[Records from a data source]
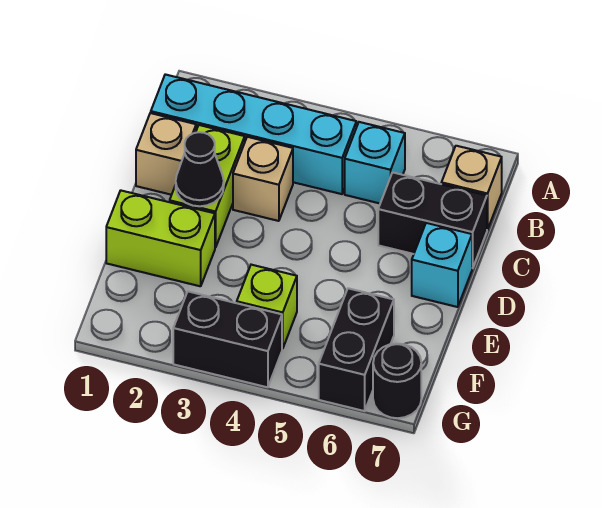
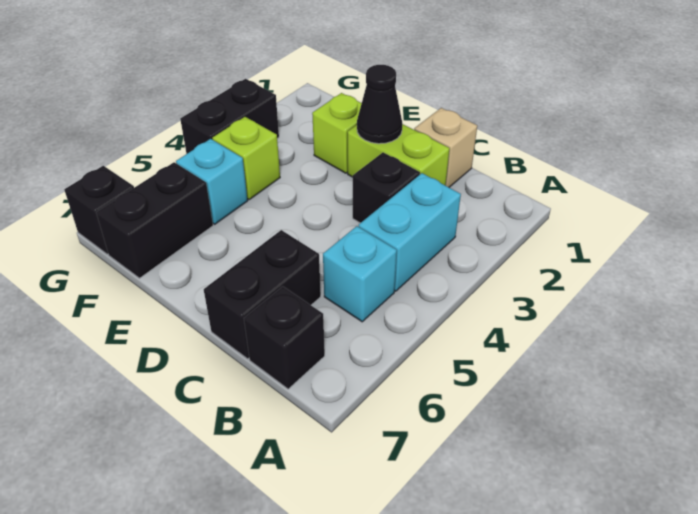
cyan brick B1:B4 level 1 -> cyan brick B3:B4 level 1
tan brick B7 level 1 -> black brick B7 level 1
tan brick C3 level 1 -> black brick C3 level 1
cyan brick D7 level 1 -> cyan brick F5 level 1
lime brick E1:E2 level 1 -> lime brick E2 level 1
black brick F6:G6 level 1 -> black brick F6:F7 level 1
black round brick G7 level 1 -> black brick G7 level 1

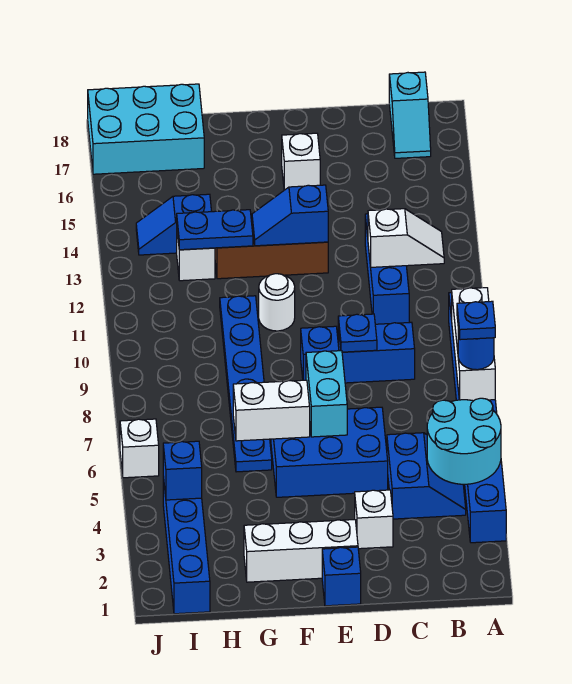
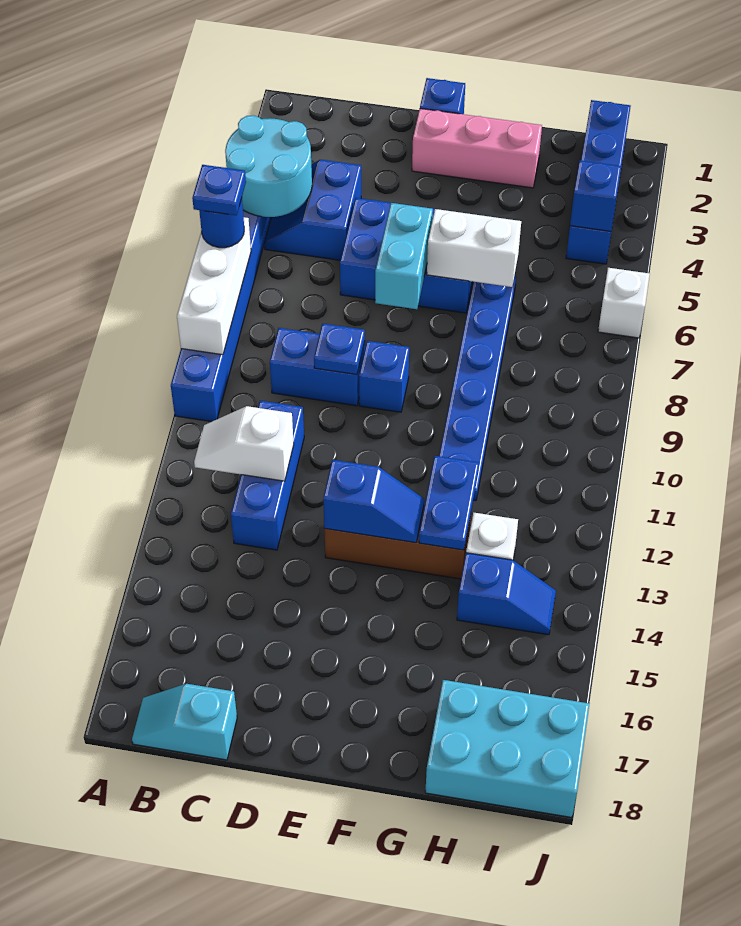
cyan slope B17:B18 level 1 top 18 -> cyan slope B18:C18 level 1 top C
white brick D3 level 1 -> none
white brick E2:G2 level 1 -> pink brick E2:G2 level 1
white brick E16 level 1 -> none
white round brick F11 level 1 -> none
blue plate G13:H13 level 2 -> blue plate G12:G13 level 2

### TASK REQUIREMENTS
Look for "white brick E16 level 1 -> none" in the records. Write out its line and every later line through the end exactly, with nothing more.

### ANSWER BOX
white brick E16 level 1 -> none
white round brick F11 level 1 -> none
blue plate G13:H13 level 2 -> blue plate G12:G13 level 2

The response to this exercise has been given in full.